- **Task details**
In the listing below, identify each line with the word "lamp" and return those lines.

- **Stored data**
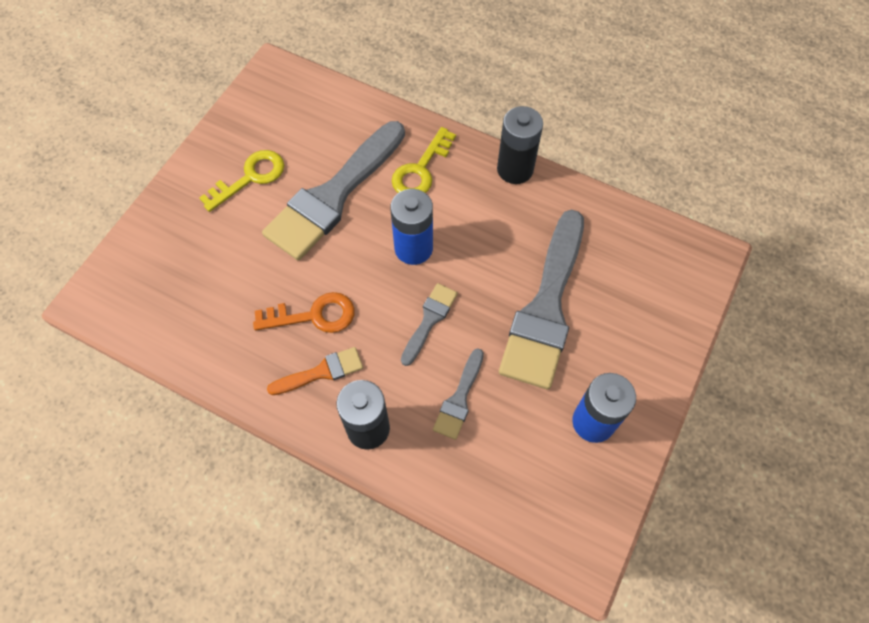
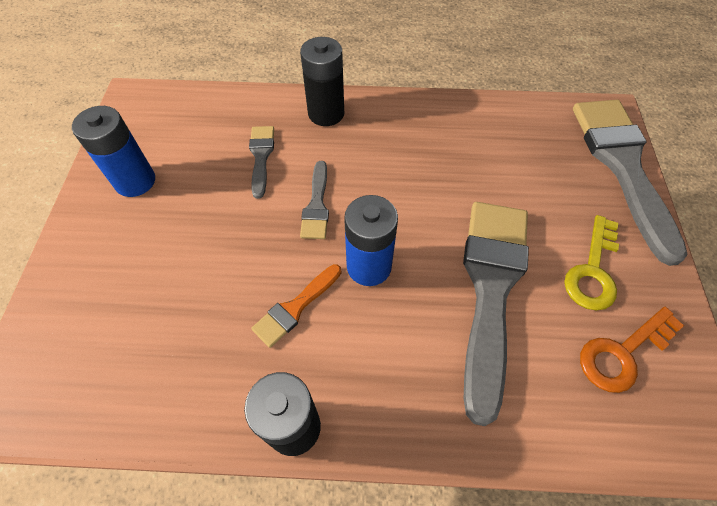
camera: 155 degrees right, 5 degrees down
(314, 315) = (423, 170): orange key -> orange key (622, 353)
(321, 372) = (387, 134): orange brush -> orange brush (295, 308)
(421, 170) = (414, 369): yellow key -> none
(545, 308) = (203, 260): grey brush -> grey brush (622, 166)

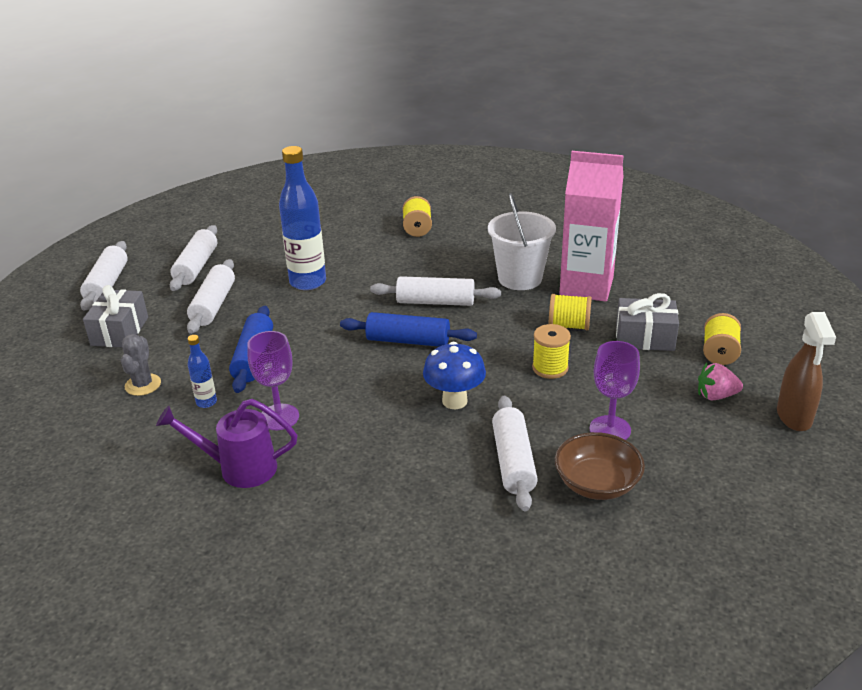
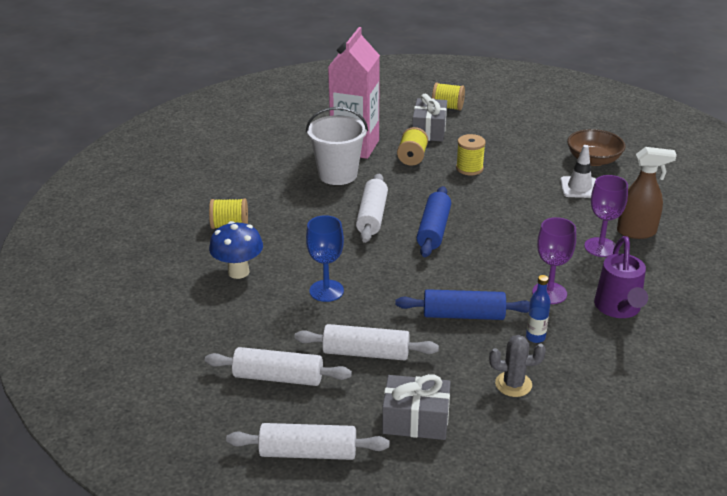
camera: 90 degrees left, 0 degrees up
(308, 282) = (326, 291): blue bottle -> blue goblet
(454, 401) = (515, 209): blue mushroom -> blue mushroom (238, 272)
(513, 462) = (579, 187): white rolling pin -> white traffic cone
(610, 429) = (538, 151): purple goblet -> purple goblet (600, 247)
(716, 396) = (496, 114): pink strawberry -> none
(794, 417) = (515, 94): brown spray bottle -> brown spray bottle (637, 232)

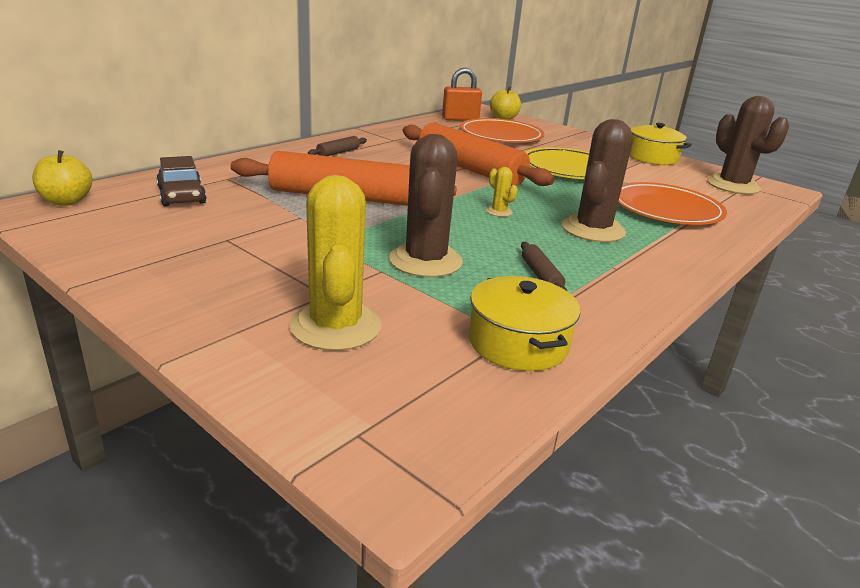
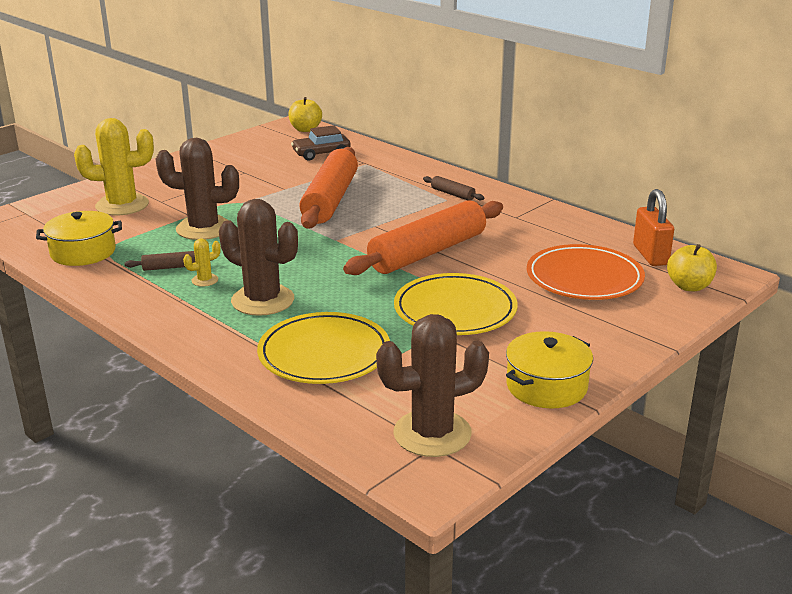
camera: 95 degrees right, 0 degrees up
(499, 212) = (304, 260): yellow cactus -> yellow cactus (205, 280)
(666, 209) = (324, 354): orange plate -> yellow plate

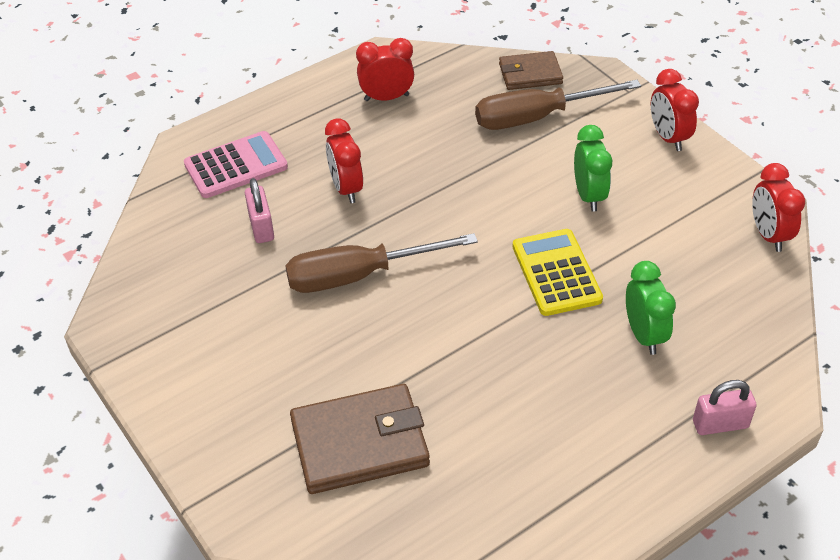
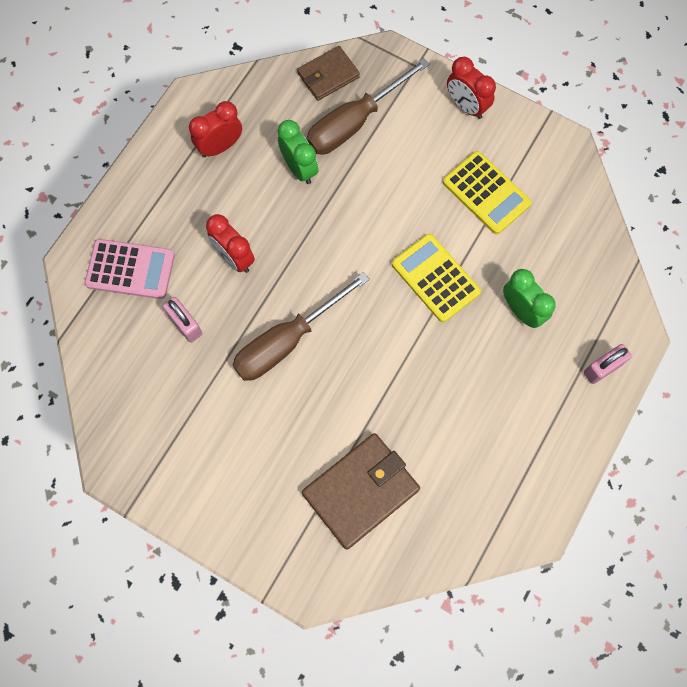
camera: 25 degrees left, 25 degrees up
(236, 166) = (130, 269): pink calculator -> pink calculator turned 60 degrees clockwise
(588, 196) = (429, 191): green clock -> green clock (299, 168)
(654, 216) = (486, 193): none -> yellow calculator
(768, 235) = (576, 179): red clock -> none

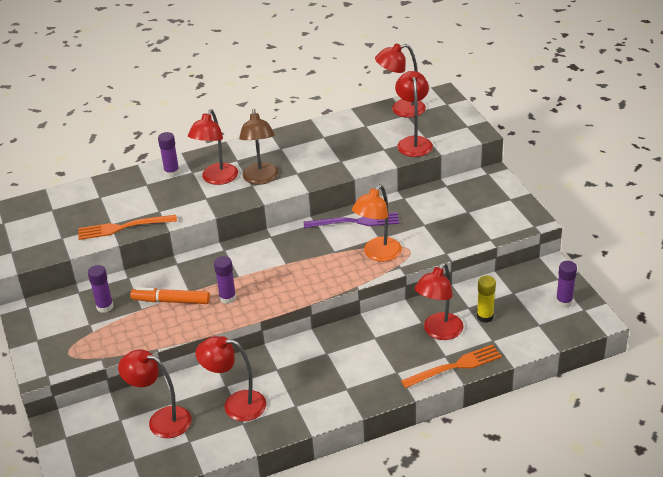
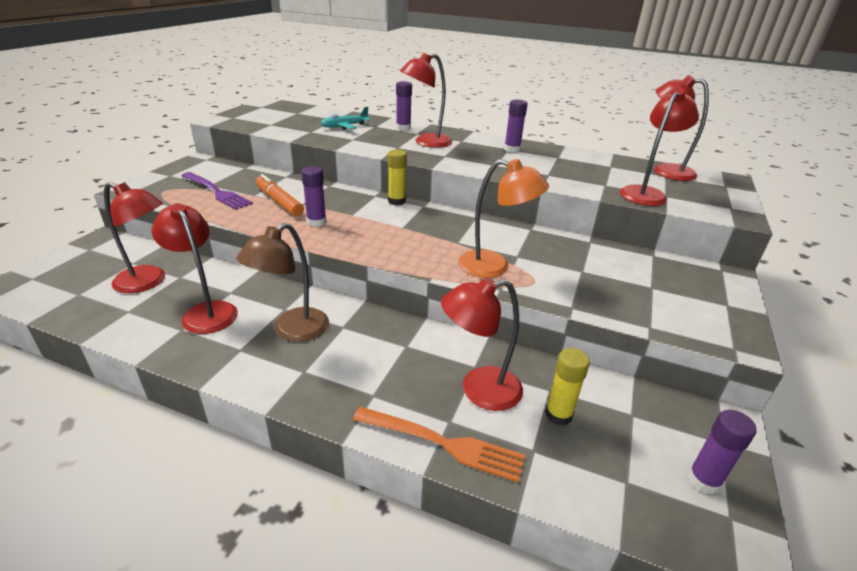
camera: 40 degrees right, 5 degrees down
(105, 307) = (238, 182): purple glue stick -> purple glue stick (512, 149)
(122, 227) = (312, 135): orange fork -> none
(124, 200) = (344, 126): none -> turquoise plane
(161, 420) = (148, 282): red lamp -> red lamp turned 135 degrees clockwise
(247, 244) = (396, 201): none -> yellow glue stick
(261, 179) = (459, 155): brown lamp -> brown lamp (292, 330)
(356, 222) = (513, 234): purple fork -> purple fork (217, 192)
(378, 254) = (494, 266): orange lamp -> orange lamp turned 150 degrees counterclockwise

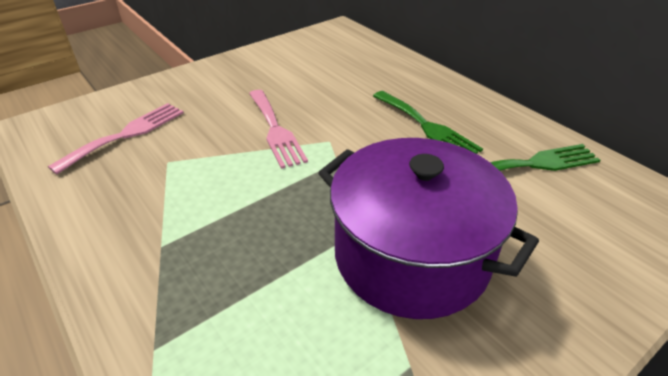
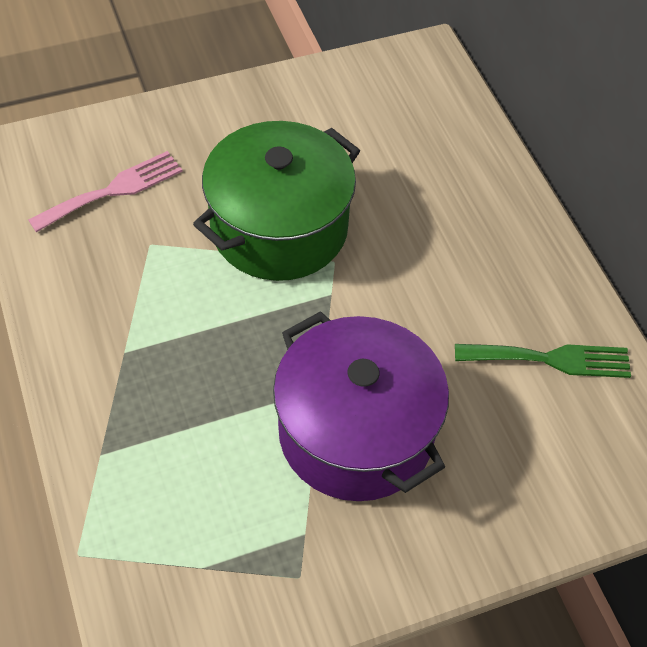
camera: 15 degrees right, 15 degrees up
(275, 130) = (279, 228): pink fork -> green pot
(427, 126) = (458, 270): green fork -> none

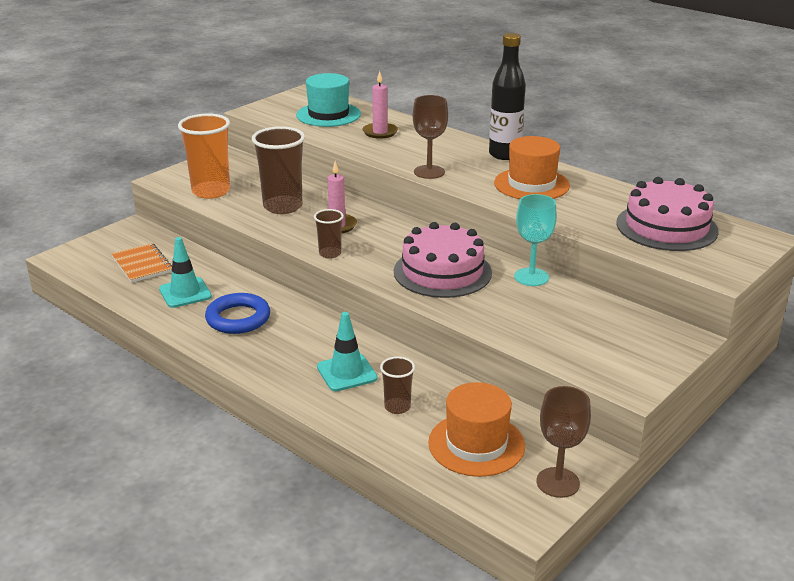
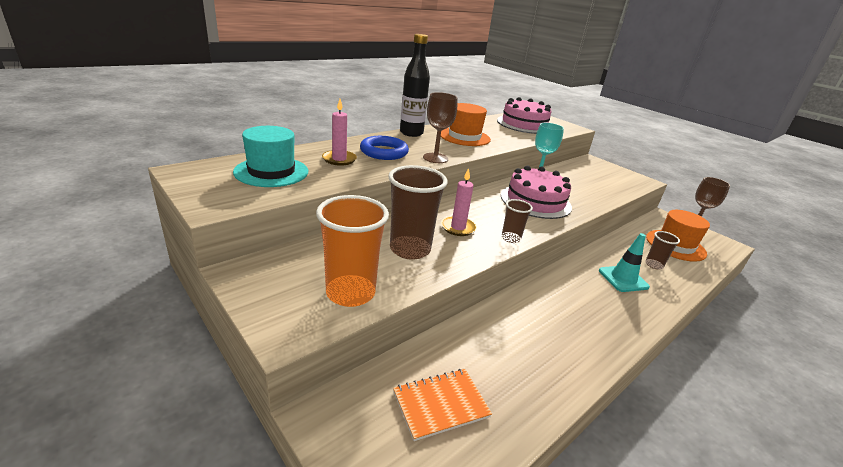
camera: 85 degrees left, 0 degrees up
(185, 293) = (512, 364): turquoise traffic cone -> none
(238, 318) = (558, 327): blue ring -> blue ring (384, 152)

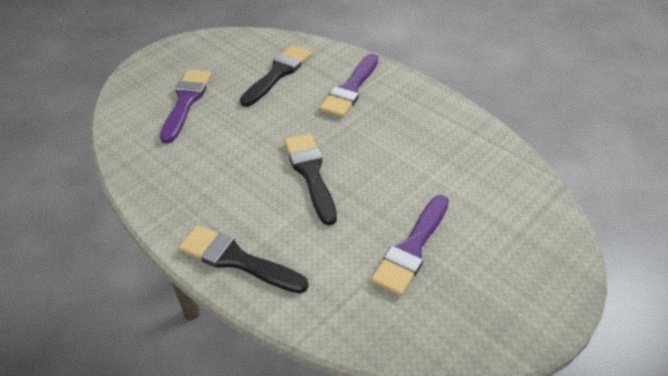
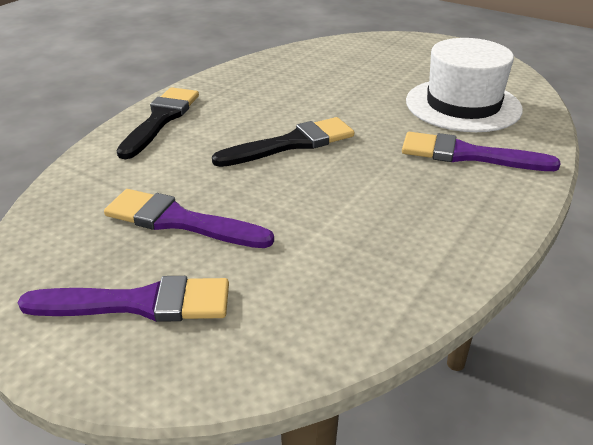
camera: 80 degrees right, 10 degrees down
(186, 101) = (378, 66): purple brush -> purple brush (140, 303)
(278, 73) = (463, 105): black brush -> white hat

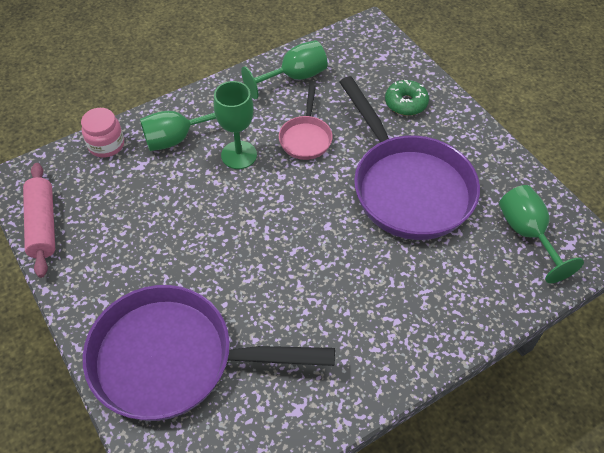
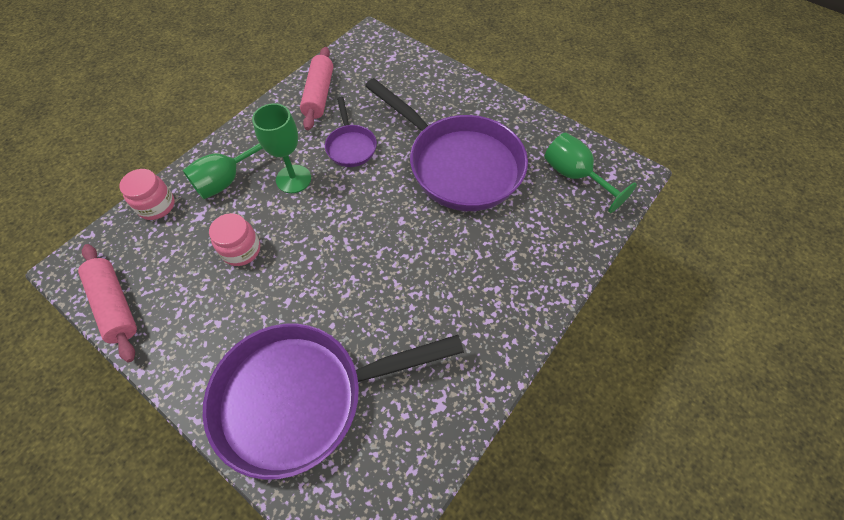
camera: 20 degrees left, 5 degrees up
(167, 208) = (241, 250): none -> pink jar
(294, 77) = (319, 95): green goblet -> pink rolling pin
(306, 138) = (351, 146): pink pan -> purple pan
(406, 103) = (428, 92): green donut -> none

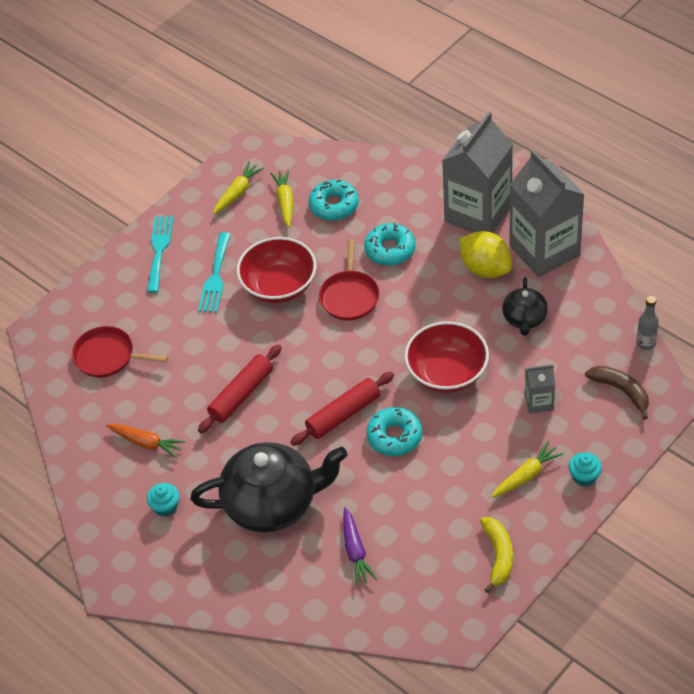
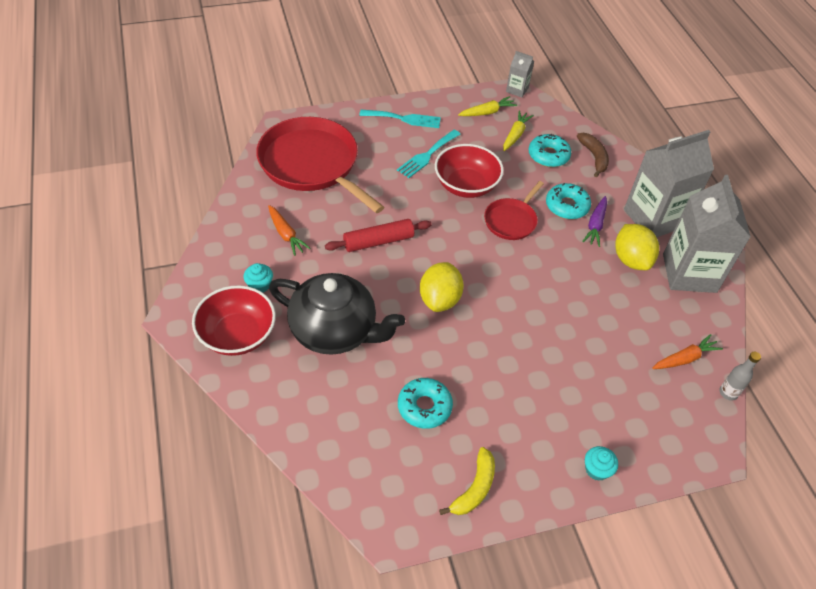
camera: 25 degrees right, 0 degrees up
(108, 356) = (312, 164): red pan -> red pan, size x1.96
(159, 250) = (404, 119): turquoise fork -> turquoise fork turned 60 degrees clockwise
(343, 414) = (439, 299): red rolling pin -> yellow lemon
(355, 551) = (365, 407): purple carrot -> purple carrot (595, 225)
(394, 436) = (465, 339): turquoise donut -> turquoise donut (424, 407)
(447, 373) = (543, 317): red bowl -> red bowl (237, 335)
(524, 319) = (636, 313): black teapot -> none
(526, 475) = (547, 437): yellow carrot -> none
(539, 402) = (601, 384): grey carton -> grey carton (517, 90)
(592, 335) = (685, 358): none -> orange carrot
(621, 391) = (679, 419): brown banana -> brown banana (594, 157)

- **Solution**
(161, 420) = (148, 282): red lamp -> red lamp turned 135 degrees clockwise
(261, 179) = (459, 155): brown lamp -> brown lamp (292, 330)
(378, 254) = (494, 266): orange lamp -> orange lamp turned 150 degrees counterclockwise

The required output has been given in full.